INSTRUCTIONS FOR THE TASK –
Look through the listing below, find every line with the string "degrees", and copy it.

MATERIAL TO PROCESS –
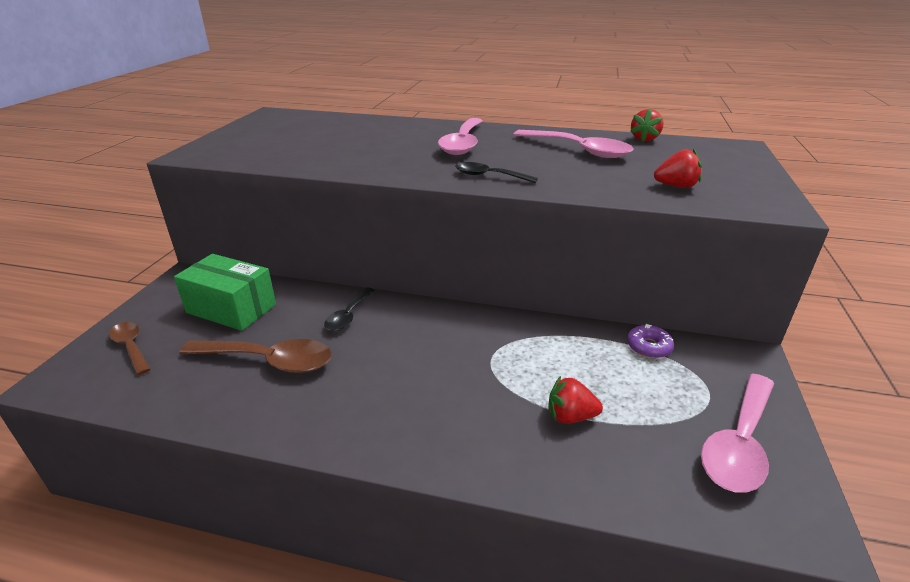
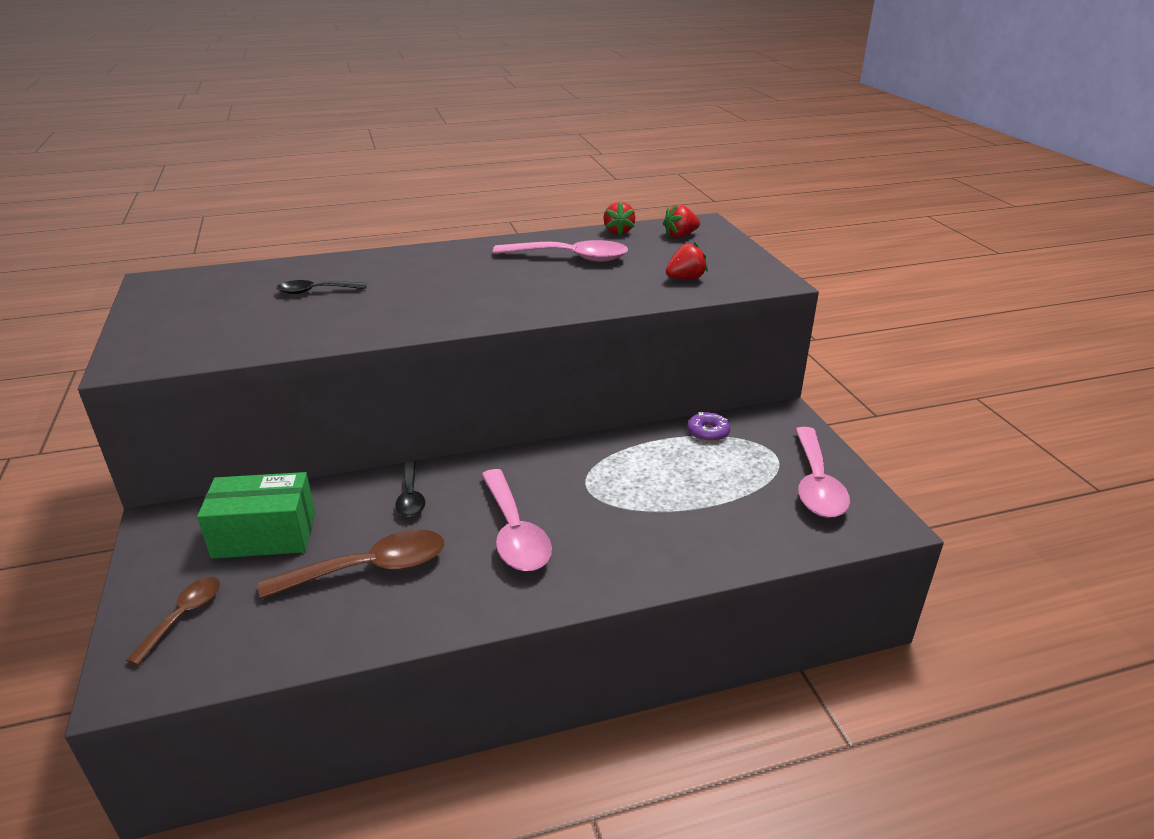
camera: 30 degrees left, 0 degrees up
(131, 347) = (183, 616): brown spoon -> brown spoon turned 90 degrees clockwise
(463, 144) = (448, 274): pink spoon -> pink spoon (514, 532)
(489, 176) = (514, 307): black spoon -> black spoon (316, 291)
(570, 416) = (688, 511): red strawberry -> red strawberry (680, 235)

RESPONSE –
camera: 30 degrees left, 0 degrees up
(131, 347) = (183, 616): brown spoon -> brown spoon turned 90 degrees clockwise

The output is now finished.